- TASK OBJECTIVE -
From the entries below, return exactly the lines beginning at the one that contains "R18: 820 (+9V, SIG6) -> none" and ending at the one that contains "C9: 1nF (IC3/OUT, ZOB)", both of them included, and only those lines.

- MATERIAL FOR THE TASK -
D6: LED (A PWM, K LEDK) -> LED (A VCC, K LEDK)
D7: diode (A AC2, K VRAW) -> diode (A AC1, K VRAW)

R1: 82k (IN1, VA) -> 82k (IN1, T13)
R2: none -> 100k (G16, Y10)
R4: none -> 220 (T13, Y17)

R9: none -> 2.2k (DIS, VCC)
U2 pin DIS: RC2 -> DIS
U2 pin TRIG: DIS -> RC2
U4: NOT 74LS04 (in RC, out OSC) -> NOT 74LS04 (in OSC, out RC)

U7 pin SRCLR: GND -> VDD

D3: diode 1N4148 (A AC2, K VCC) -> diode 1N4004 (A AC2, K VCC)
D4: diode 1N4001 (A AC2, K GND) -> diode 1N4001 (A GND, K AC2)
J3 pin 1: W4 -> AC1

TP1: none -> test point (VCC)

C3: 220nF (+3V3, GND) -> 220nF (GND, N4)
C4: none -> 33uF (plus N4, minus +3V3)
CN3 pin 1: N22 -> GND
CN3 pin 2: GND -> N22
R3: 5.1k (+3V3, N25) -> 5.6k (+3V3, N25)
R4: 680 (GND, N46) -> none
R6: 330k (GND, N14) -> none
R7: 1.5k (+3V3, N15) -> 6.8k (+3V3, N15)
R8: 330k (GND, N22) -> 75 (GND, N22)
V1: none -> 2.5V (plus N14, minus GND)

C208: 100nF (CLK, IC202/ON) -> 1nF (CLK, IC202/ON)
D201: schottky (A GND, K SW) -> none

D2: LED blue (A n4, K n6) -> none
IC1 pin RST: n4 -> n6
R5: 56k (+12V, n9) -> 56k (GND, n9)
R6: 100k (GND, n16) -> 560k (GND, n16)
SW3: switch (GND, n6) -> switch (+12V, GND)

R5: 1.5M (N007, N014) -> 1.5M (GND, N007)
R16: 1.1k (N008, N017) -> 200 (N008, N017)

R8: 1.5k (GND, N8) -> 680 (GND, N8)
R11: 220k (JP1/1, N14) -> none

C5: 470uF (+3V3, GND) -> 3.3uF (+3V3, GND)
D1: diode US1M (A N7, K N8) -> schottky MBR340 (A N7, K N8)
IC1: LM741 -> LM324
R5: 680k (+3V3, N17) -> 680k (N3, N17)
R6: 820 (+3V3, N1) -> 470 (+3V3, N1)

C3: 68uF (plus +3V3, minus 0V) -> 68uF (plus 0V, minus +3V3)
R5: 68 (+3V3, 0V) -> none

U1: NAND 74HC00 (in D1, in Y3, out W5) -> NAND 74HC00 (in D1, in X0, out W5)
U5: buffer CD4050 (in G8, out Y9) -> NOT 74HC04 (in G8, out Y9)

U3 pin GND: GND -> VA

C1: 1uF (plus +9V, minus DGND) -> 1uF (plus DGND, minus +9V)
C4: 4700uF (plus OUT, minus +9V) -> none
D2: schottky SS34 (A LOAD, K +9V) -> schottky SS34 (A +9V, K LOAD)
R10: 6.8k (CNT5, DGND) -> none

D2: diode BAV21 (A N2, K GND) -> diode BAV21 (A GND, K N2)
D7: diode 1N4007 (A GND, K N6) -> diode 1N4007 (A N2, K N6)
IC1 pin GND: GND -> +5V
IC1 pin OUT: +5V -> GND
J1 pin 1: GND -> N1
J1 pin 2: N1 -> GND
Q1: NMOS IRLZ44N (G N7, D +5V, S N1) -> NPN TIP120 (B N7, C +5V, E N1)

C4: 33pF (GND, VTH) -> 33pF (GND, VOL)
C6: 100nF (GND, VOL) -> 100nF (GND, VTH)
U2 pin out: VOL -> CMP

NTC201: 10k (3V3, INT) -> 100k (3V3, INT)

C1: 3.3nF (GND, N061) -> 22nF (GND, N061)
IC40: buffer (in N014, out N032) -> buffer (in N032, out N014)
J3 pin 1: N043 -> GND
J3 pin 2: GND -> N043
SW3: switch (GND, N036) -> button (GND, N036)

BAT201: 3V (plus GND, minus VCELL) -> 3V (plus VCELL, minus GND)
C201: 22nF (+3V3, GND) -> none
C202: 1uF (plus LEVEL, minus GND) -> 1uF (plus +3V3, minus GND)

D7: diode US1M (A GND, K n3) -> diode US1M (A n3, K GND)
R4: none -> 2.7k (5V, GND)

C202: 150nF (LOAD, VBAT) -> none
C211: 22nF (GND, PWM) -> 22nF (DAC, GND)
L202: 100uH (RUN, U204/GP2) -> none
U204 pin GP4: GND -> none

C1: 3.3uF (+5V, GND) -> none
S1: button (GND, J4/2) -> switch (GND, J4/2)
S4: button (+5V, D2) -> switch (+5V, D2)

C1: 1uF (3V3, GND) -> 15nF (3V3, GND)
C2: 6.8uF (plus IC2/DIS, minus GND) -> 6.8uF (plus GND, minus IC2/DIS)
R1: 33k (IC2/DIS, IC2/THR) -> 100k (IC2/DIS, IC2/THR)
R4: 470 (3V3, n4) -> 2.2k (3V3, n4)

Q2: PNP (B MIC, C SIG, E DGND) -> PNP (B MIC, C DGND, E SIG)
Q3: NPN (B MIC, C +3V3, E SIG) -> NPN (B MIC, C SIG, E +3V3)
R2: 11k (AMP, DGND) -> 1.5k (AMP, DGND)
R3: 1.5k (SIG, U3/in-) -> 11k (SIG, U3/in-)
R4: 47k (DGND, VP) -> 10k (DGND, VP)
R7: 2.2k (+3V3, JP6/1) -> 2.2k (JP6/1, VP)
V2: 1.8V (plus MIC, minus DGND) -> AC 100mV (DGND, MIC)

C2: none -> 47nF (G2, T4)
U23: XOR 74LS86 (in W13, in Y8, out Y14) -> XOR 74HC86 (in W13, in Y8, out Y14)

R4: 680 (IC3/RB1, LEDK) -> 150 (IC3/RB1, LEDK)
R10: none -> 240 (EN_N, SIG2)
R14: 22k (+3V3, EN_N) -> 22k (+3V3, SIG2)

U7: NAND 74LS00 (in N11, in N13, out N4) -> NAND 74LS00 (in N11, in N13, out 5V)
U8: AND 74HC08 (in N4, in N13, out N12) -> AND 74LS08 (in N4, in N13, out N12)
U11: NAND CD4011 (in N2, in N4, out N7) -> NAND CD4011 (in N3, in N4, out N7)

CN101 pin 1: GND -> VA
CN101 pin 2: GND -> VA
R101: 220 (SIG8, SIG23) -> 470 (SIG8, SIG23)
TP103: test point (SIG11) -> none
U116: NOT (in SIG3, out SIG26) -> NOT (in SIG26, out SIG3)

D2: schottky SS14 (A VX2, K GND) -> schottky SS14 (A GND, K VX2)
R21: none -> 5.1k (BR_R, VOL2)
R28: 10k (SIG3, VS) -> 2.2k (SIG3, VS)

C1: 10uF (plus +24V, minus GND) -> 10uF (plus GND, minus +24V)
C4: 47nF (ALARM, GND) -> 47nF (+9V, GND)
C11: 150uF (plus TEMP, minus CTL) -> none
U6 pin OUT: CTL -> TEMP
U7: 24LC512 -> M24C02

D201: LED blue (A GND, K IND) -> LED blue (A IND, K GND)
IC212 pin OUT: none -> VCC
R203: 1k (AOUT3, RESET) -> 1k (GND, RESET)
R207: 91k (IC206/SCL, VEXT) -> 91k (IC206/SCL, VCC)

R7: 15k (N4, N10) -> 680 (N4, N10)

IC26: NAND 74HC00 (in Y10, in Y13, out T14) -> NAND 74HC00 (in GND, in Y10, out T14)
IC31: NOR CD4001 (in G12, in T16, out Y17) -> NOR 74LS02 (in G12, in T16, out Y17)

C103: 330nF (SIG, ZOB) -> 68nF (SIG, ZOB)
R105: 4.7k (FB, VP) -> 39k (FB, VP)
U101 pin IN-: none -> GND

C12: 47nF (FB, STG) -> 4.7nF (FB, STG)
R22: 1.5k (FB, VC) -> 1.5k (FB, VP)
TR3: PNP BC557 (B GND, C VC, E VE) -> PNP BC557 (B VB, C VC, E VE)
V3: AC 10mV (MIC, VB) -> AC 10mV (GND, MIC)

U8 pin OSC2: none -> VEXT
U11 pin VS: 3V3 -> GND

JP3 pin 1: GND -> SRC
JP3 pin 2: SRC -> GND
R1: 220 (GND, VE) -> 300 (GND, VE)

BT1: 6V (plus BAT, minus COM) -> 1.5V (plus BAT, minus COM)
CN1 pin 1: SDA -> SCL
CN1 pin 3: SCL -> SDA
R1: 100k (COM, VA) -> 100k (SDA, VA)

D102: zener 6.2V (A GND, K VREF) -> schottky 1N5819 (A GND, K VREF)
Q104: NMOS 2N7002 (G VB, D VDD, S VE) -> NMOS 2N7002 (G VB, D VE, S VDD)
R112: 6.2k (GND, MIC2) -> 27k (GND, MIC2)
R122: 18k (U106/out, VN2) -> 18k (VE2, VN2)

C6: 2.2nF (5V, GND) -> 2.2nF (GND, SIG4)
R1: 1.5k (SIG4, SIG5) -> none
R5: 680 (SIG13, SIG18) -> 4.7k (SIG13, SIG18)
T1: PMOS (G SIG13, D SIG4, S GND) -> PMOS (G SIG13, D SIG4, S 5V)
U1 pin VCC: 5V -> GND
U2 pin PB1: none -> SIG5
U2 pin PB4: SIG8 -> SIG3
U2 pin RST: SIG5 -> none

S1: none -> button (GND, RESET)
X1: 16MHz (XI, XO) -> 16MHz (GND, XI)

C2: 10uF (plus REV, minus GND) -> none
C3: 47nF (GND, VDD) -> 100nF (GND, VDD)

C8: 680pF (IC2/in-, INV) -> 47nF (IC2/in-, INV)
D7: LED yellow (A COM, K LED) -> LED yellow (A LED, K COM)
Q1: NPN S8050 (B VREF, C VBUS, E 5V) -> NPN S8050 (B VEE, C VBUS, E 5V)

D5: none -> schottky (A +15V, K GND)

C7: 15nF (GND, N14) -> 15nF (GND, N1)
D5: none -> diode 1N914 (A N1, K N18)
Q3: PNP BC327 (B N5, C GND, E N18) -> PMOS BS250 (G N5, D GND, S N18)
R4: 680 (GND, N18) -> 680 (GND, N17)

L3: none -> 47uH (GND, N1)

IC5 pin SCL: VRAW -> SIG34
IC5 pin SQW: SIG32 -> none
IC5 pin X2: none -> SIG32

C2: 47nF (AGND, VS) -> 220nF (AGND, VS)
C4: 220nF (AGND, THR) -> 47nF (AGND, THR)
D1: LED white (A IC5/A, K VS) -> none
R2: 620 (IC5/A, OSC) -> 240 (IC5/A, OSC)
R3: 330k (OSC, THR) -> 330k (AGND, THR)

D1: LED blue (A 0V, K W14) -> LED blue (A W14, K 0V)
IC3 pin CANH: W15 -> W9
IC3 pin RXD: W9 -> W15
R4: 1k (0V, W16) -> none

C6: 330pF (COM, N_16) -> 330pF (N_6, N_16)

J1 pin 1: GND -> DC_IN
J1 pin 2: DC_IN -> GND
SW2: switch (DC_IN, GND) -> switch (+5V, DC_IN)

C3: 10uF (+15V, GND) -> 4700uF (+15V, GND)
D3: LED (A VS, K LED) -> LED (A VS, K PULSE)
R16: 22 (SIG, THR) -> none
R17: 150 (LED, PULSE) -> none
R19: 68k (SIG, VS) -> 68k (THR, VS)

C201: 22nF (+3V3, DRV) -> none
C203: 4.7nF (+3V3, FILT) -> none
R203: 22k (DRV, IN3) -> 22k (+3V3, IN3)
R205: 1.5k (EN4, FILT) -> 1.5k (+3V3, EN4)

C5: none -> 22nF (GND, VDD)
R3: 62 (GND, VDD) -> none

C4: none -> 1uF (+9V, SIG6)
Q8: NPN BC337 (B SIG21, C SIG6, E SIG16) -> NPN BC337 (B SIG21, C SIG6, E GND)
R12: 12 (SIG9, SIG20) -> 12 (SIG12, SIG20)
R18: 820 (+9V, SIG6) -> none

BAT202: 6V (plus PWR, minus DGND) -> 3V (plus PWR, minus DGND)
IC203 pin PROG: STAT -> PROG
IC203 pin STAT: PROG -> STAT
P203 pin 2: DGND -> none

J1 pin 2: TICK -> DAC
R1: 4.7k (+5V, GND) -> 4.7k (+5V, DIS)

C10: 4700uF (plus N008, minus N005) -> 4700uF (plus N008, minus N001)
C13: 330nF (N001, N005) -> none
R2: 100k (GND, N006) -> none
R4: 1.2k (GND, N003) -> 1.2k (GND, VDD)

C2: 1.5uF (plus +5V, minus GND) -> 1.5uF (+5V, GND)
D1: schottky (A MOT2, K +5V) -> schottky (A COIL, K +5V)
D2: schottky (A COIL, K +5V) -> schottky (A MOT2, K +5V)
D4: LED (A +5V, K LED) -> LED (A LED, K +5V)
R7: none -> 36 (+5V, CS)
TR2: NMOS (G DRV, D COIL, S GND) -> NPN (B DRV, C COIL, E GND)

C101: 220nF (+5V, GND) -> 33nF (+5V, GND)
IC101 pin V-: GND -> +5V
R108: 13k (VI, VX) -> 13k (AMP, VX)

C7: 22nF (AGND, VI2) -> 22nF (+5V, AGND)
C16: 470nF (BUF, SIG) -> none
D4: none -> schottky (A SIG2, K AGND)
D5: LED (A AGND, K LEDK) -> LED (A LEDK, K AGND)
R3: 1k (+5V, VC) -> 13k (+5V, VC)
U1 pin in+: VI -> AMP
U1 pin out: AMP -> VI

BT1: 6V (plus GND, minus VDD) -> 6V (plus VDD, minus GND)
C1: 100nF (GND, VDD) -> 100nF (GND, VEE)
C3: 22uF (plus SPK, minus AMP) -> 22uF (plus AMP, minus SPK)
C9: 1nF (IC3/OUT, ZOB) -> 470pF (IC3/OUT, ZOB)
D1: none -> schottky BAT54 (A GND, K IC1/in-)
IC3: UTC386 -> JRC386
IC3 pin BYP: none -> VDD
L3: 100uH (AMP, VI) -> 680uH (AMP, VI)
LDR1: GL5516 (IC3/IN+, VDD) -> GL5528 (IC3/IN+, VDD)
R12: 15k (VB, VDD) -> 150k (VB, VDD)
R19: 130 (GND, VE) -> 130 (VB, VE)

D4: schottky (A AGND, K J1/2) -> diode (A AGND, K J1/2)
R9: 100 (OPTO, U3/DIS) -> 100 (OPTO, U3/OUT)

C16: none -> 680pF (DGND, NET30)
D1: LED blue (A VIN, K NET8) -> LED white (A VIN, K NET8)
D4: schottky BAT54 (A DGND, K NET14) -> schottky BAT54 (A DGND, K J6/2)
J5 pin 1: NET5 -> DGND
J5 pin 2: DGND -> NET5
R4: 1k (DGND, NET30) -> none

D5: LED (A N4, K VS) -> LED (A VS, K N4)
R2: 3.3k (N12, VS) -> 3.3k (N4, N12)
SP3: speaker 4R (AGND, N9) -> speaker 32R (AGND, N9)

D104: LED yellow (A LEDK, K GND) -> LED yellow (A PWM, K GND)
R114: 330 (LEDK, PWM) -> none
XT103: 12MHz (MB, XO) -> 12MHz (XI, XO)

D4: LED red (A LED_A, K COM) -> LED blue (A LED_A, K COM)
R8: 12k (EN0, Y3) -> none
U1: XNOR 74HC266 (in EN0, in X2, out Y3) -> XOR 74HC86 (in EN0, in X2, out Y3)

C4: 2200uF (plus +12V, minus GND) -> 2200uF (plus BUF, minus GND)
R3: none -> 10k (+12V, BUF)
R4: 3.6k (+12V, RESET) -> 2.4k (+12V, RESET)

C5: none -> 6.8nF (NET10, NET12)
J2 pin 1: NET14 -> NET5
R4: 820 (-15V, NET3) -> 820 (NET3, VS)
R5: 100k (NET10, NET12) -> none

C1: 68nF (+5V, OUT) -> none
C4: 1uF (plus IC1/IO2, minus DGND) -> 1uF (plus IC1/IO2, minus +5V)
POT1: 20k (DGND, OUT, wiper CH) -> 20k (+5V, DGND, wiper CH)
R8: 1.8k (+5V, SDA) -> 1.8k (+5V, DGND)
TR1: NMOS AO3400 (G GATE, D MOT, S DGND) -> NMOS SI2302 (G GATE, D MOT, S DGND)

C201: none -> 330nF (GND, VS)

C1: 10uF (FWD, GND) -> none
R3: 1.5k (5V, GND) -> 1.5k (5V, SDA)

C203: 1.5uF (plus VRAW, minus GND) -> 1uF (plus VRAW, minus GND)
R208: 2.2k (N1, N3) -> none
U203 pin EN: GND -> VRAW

- EXERCISE ANSWER -
R18: 820 (+9V, SIG6) -> none

BAT202: 6V (plus PWR, minus DGND) -> 3V (plus PWR, minus DGND)
IC203 pin PROG: STAT -> PROG
IC203 pin STAT: PROG -> STAT
P203 pin 2: DGND -> none

J1 pin 2: TICK -> DAC
R1: 4.7k (+5V, GND) -> 4.7k (+5V, DIS)

C10: 4700uF (plus N008, minus N005) -> 4700uF (plus N008, minus N001)
C13: 330nF (N001, N005) -> none
R2: 100k (GND, N006) -> none
R4: 1.2k (GND, N003) -> 1.2k (GND, VDD)

C2: 1.5uF (plus +5V, minus GND) -> 1.5uF (+5V, GND)
D1: schottky (A MOT2, K +5V) -> schottky (A COIL, K +5V)
D2: schottky (A COIL, K +5V) -> schottky (A MOT2, K +5V)
D4: LED (A +5V, K LED) -> LED (A LED, K +5V)
R7: none -> 36 (+5V, CS)
TR2: NMOS (G DRV, D COIL, S GND) -> NPN (B DRV, C COIL, E GND)

C101: 220nF (+5V, GND) -> 33nF (+5V, GND)
IC101 pin V-: GND -> +5V
R108: 13k (VI, VX) -> 13k (AMP, VX)

C7: 22nF (AGND, VI2) -> 22nF (+5V, AGND)
C16: 470nF (BUF, SIG) -> none
D4: none -> schottky (A SIG2, K AGND)
D5: LED (A AGND, K LEDK) -> LED (A LEDK, K AGND)
R3: 1k (+5V, VC) -> 13k (+5V, VC)
U1 pin in+: VI -> AMP
U1 pin out: AMP -> VI

BT1: 6V (plus GND, minus VDD) -> 6V (plus VDD, minus GND)
C1: 100nF (GND, VDD) -> 100nF (GND, VEE)
C3: 22uF (plus SPK, minus AMP) -> 22uF (plus AMP, minus SPK)
C9: 1nF (IC3/OUT, ZOB) -> 470pF (IC3/OUT, ZOB)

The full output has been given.